» **WHAT THE EXERCISE ASKS**
Restate exactly, and only, the lines from the one containing "camera: 150 degrees left, 10 degrees down" through the end of the entries, keeping both endpoints.

» **DATA SECTION**
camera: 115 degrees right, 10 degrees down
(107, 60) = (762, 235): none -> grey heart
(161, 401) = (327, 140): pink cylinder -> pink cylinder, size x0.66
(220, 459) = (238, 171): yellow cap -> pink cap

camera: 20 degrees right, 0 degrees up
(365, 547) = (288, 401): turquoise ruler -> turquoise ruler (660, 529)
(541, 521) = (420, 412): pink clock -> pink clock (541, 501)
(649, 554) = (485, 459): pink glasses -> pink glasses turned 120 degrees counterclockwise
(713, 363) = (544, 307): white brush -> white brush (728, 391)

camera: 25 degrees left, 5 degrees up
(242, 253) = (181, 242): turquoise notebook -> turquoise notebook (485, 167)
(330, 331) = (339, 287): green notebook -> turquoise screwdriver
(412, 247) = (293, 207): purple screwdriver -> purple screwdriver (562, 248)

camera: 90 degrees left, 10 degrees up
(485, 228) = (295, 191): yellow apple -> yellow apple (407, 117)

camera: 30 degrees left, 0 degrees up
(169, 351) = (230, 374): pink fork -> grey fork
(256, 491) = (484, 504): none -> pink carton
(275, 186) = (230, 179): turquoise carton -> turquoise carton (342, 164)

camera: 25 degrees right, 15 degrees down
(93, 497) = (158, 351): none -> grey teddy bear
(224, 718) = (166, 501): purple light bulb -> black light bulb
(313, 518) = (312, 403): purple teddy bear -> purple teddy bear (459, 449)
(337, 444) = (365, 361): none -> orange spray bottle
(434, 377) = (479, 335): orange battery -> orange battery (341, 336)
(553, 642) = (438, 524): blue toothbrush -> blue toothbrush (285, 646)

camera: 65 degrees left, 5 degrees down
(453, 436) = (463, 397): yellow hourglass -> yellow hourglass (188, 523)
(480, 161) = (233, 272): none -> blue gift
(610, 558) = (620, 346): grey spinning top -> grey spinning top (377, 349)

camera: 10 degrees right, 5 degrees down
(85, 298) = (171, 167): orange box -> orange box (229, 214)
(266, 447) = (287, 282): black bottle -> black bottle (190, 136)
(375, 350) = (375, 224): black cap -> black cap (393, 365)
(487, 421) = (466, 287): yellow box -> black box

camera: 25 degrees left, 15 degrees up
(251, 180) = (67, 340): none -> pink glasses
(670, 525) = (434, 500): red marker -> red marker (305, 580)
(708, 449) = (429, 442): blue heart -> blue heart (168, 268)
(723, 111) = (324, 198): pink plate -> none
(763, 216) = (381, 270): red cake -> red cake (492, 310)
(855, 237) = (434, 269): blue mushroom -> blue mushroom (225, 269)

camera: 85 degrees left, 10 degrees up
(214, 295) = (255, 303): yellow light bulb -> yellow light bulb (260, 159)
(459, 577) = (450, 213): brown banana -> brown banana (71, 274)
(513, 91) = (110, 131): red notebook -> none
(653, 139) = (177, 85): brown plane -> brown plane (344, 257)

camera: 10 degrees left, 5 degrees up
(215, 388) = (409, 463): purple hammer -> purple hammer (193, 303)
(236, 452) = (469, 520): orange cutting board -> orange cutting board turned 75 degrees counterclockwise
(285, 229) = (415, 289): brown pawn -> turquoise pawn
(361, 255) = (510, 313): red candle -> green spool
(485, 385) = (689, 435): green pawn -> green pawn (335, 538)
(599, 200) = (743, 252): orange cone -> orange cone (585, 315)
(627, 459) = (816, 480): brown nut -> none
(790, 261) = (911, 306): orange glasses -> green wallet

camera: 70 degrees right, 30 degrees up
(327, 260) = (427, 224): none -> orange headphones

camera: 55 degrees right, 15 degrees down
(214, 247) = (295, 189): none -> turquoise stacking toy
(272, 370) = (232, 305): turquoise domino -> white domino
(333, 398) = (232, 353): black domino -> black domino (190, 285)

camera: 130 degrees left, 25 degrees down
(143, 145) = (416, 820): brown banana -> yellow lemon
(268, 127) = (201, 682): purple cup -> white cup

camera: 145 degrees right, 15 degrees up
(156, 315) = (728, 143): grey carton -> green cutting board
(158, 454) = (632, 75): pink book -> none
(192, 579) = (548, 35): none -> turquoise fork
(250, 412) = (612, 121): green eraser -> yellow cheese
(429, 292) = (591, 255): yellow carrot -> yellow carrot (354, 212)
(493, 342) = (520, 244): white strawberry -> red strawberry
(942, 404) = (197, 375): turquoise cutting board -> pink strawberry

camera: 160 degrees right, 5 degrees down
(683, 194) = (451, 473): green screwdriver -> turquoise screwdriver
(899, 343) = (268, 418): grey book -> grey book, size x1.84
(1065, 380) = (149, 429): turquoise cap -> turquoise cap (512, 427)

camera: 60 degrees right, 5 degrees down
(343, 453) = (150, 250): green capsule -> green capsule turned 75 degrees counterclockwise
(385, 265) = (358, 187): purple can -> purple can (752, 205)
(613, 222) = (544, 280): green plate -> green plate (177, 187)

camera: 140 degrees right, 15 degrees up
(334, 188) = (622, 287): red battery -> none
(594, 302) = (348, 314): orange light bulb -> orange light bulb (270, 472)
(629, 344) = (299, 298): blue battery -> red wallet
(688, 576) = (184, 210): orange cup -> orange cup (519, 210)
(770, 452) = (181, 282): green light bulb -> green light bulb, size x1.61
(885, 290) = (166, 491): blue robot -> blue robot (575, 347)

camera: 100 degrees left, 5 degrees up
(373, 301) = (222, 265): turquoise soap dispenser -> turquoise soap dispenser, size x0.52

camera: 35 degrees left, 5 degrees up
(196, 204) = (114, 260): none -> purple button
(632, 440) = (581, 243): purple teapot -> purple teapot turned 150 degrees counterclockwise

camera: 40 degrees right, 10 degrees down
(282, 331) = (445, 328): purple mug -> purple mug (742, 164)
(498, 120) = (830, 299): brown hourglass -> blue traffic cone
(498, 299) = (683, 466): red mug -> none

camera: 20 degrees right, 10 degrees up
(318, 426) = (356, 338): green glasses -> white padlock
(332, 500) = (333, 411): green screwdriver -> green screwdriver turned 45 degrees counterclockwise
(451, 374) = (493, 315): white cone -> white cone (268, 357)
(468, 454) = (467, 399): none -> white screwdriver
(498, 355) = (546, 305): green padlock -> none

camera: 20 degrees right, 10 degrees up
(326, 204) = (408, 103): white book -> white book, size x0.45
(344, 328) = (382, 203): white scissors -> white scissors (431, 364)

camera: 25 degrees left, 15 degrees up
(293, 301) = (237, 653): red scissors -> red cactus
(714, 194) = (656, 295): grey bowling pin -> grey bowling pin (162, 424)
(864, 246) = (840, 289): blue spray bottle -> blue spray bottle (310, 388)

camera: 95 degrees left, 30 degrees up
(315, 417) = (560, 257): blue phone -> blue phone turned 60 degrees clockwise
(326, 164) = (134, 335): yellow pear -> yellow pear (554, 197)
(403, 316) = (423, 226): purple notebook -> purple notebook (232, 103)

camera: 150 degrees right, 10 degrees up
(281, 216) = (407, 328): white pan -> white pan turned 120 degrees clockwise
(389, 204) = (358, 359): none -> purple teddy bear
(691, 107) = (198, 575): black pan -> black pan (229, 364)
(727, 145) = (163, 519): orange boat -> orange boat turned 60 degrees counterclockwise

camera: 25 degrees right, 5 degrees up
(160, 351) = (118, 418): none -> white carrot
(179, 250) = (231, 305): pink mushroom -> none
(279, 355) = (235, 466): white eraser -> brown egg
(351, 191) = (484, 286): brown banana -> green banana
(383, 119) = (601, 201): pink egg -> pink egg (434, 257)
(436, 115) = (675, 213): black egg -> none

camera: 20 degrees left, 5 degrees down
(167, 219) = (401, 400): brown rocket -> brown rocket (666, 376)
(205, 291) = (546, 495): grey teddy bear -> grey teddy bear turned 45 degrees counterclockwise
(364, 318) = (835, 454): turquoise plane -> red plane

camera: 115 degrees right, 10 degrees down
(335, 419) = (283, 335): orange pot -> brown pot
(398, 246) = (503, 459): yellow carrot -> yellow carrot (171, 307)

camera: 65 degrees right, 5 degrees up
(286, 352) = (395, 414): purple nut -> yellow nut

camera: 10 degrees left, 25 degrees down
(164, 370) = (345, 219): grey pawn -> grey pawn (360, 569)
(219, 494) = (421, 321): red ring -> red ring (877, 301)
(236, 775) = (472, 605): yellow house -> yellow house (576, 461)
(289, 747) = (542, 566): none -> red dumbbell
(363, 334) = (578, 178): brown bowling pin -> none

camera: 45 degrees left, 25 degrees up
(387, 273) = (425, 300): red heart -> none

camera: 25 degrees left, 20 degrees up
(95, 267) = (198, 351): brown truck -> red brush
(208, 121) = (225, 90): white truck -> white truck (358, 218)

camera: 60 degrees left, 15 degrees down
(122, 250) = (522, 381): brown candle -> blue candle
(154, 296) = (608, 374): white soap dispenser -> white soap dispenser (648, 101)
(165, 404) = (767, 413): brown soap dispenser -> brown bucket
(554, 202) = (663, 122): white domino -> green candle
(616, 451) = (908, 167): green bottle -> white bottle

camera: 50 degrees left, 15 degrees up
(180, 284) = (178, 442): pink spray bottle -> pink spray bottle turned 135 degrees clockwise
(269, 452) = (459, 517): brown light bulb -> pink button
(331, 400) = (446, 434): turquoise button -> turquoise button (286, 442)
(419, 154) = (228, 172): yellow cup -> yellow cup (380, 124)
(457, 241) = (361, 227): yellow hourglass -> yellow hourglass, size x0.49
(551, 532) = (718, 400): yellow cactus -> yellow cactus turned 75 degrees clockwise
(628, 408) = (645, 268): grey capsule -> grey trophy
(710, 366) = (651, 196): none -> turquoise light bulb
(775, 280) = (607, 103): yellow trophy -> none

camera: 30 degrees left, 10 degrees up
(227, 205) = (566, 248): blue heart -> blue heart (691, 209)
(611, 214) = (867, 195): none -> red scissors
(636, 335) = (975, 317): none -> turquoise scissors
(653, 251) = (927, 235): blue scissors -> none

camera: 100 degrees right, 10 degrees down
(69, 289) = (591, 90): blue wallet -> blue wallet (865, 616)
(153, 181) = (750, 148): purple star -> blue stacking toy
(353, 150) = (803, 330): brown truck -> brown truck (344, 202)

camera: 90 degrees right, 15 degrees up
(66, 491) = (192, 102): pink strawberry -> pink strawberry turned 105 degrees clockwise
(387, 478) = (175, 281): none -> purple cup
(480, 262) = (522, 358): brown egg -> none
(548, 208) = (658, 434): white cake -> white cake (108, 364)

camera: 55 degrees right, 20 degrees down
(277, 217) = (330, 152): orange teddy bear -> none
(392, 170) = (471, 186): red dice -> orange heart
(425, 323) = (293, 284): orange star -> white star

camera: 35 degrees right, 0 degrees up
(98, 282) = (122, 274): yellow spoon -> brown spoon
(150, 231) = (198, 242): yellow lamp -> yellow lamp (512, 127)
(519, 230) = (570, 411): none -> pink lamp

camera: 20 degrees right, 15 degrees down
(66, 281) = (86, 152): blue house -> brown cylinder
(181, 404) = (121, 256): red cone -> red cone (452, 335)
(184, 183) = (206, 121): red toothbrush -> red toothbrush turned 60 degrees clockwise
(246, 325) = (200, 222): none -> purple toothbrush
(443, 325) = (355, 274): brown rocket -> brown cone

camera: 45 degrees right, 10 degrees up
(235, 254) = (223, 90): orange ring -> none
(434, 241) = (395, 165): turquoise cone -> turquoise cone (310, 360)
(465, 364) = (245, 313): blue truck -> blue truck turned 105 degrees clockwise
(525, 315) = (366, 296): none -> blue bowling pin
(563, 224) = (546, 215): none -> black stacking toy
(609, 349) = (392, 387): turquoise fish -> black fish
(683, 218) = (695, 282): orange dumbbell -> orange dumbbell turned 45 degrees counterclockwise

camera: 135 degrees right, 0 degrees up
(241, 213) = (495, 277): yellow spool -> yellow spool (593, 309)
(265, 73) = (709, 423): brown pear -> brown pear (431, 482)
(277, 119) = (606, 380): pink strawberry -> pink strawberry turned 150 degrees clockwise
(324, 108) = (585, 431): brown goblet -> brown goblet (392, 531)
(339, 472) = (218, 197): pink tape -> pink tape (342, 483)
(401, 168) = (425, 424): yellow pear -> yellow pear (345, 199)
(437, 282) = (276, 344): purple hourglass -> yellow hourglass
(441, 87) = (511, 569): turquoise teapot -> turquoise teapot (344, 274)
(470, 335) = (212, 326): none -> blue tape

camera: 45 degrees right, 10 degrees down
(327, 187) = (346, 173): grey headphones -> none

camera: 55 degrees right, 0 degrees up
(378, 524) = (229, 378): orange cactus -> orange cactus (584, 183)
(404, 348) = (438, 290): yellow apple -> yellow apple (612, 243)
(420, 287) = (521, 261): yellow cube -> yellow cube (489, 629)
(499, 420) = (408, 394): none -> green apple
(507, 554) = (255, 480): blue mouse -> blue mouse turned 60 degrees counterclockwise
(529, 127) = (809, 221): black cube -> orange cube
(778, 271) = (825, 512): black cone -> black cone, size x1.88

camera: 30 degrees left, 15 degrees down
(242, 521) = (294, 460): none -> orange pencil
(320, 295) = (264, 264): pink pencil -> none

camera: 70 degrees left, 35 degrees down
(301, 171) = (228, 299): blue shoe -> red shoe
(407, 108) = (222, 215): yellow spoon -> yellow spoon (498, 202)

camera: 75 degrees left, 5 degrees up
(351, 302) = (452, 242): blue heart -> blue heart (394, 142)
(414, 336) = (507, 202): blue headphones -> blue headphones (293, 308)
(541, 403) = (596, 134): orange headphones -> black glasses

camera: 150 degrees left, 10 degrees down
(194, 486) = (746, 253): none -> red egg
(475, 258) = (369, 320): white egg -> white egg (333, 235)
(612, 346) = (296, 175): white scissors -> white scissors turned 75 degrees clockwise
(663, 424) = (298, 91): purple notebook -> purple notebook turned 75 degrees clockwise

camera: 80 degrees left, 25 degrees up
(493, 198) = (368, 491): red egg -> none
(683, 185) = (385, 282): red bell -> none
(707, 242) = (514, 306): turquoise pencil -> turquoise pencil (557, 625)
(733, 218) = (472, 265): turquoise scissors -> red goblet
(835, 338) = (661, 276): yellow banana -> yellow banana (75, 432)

» **REPLY TO THE EXERCISE**
camera: 150 degrees left, 10 degrees down
(194, 486) = (746, 253): none -> red egg
(475, 258) = (369, 320): white egg -> white egg (333, 235)
(612, 346) = (296, 175): white scissors -> white scissors turned 75 degrees clockwise
(663, 424) = (298, 91): purple notebook -> purple notebook turned 75 degrees clockwise

camera: 80 degrees left, 25 degrees up
(493, 198) = (368, 491): red egg -> none
(683, 185) = (385, 282): red bell -> none
(707, 242) = (514, 306): turquoise pencil -> turquoise pencil (557, 625)
(733, 218) = (472, 265): turquoise scissors -> red goblet
(835, 338) = (661, 276): yellow banana -> yellow banana (75, 432)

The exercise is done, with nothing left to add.